== Work instruction ==
Where does the string "black" appear in the records? Copy every line that contains it.

[Extracted data entries]
⁂
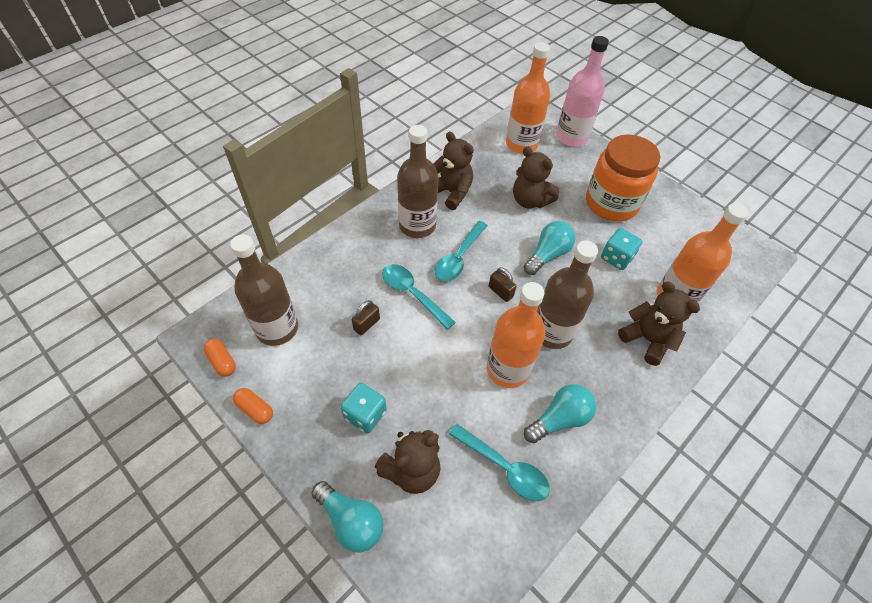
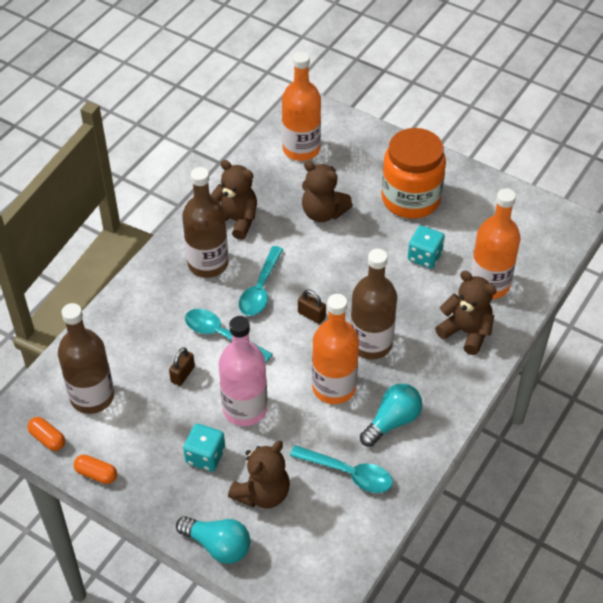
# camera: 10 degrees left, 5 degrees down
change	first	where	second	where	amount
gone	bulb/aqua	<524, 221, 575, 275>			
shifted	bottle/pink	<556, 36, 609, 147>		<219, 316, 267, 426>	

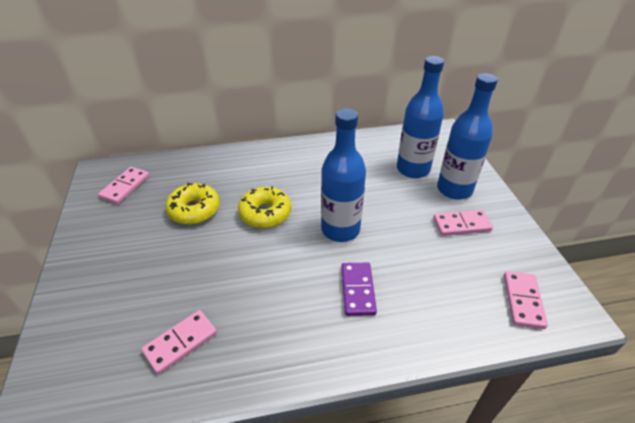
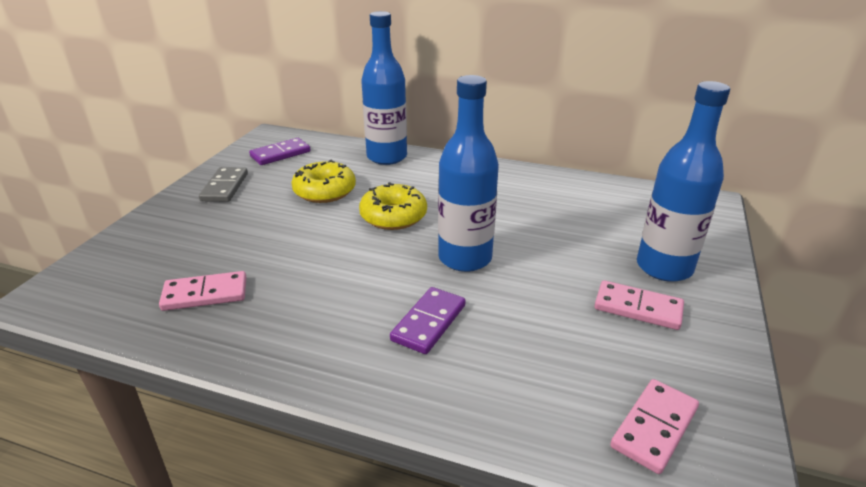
# camera: 30 degrees right, 10 degrees down
change	first	where	second	where	amount
new			domino/grey	<199, 167, 248, 202>	
shifted	bottle/cobalt	<397, 56, 444, 178>		<361, 11, 407, 165>	
repainted	domino/pink	<98, 167, 150, 204>	domino/violet	<249, 138, 310, 165>	

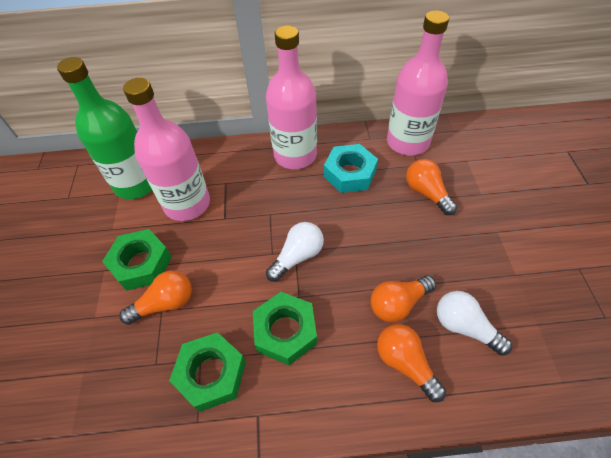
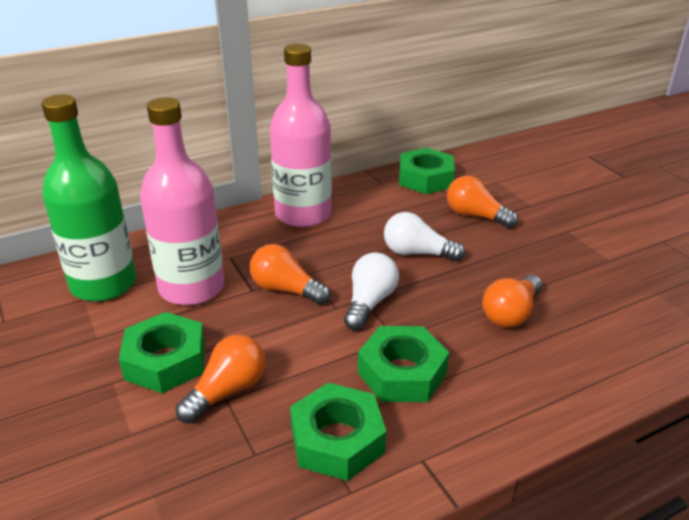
# camera: 25 degrees left, 20 degrees down
change	first	where	second	where	amount
gone	hex nut/aqua	<324, 144, 378, 193>			
shifted	bulb/orange	<377, 324, 446, 402>		<250, 244, 330, 305>	
shifted	bulb/white	<437, 291, 512, 356>		<384, 212, 465, 261>	
swapped	bottle/pink	<387, 10, 449, 155>	hex nut/emerald	<399, 148, 455, 194>	

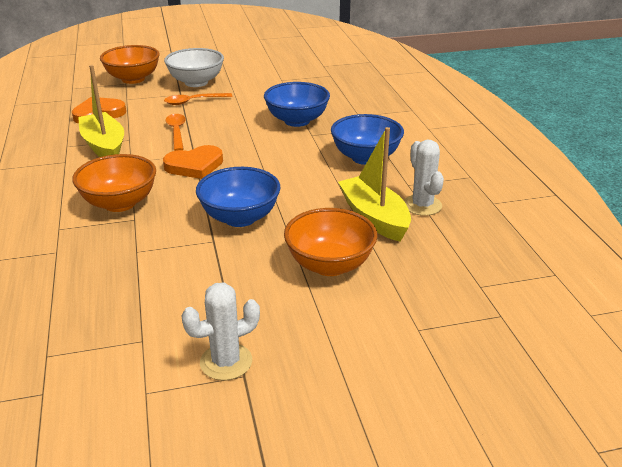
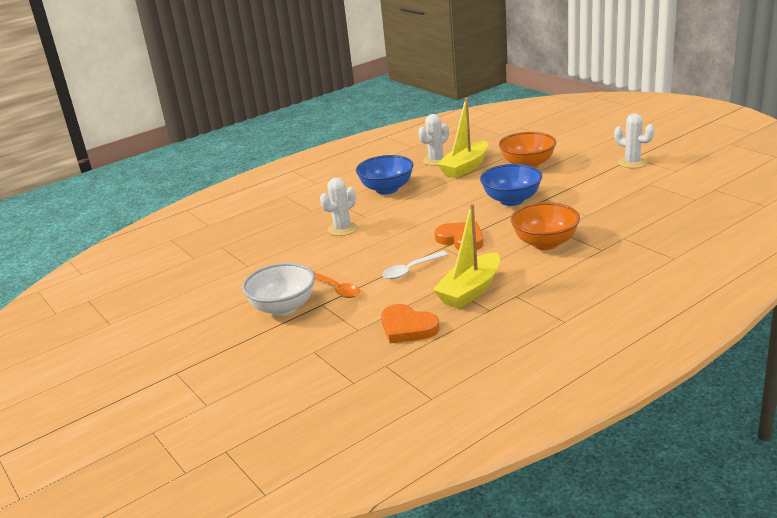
# camera: 110 degrees left, 5 degrees down
change	first	where	second	where	amount
gone	serving bowl/orange	<100, 45, 160, 84>			
swapped	serving bowl/cobalt	<264, 82, 330, 127>	prickly plant/white	<320, 177, 358, 236>	
repainted	tablespoon/orange	<165, 114, 186, 151>	tablespoon/white	<382, 251, 448, 279>	

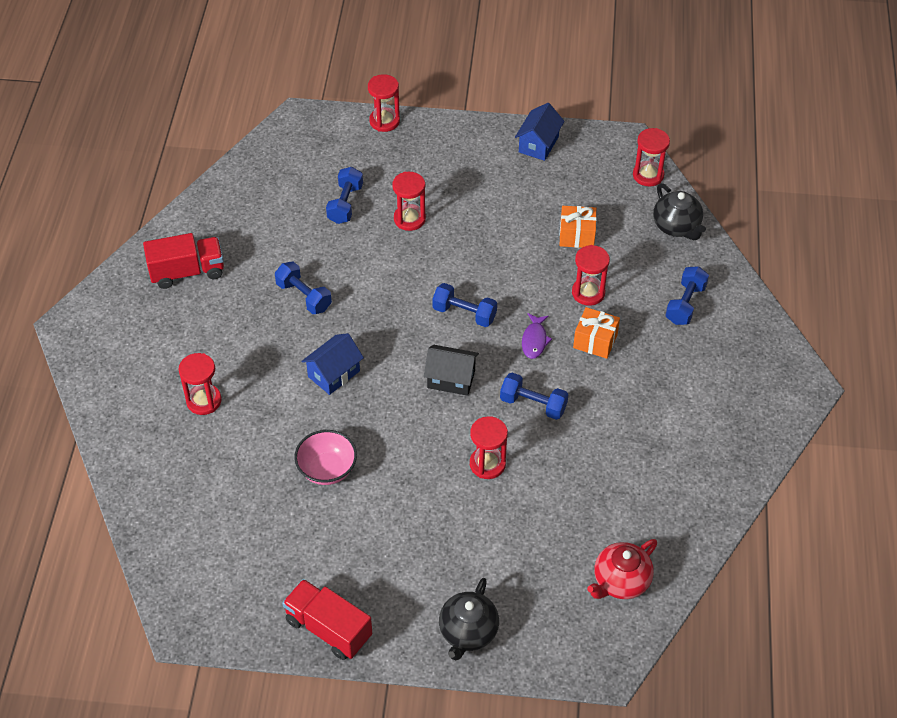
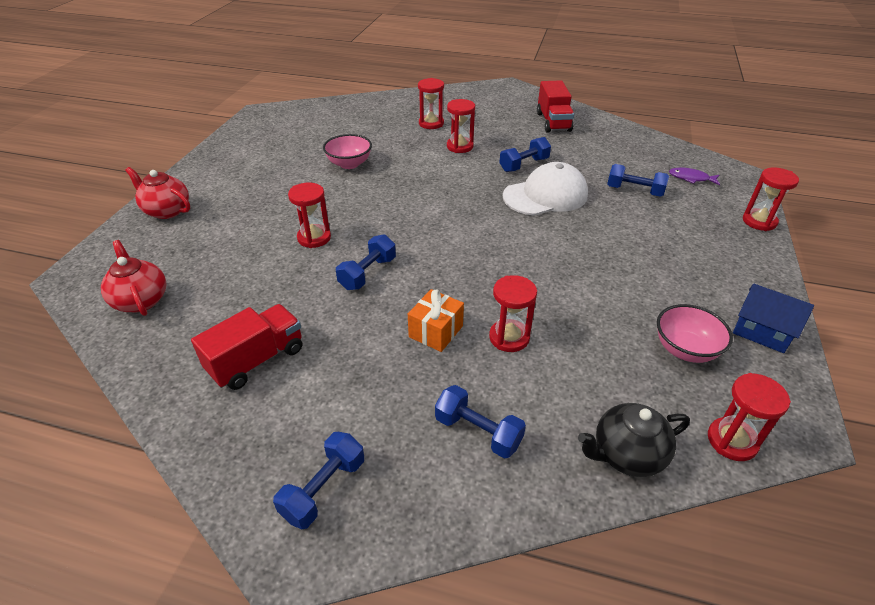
# camera: 100 degrees right, 10 degrees down
change	first	where	second	where	amount
gone	house/cobalt	<301, 333, 364, 395>			
gone	house/black	<424, 345, 479, 396>			
gone	wrapped gift/orange	<559, 206, 597, 248>			
new			peaked cap/white	<503, 162, 588, 216>	
new			serving bowl/pink	<657, 304, 733, 363>	
shifted	toy truck/red	<282, 579, 372, 660>		<191, 304, 302, 390>	
shifted	sand timer/red	<392, 172, 426, 231>		<447, 99, 475, 153>	
shifted	dumbbell/cobalt	<432, 283, 497, 327>		<273, 432, 364, 529>	
shifted	fish/violet	<522, 313, 552, 359>		<669, 168, 720, 185>	
repainted	teapot/black	<439, 578, 499, 660>	teapot/red	<125, 167, 190, 219>	

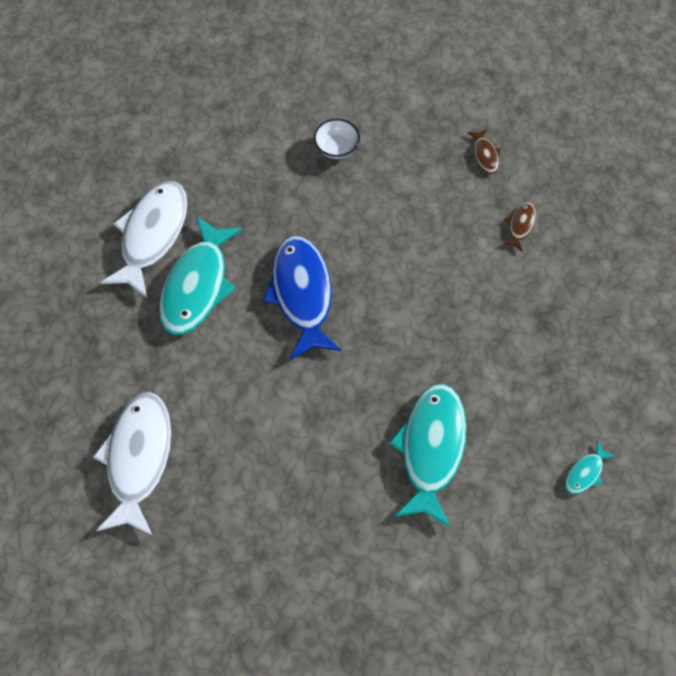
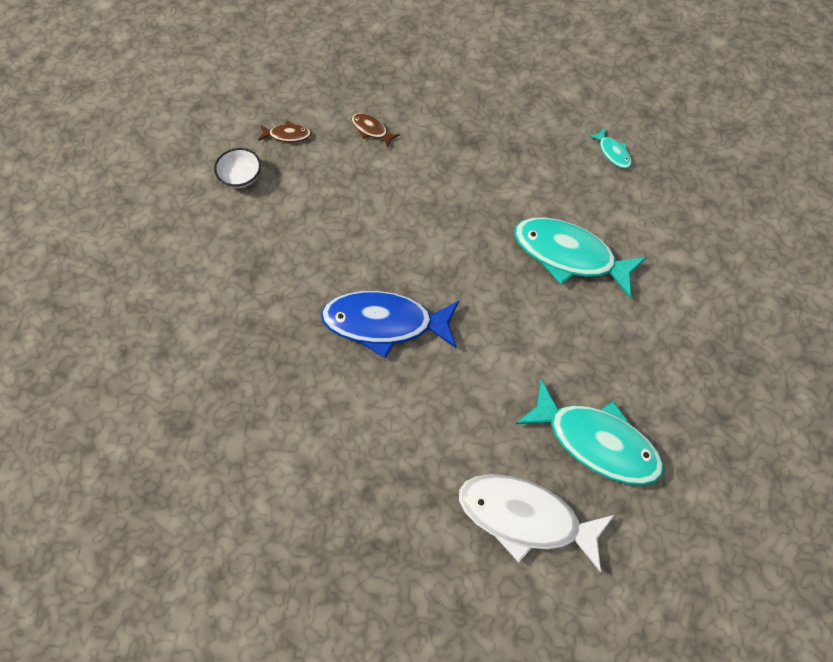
# camera: 75 degrees left, 0 degrees up
change	first	where	second	where	amount
gone	fish/white	<100, 181, 187, 297>			
shifted	fish/aqua	<159, 216, 243, 335>		<515, 380, 664, 485>	
shifted	serving bowl/white	<314, 119, 360, 159>		<214, 148, 261, 188>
⁂
== Output for this exercise ==
gone	house/black	<424, 345, 479, 396>			
repainted	teapot/black	<439, 578, 499, 660>	teapot/red	<125, 167, 190, 219>	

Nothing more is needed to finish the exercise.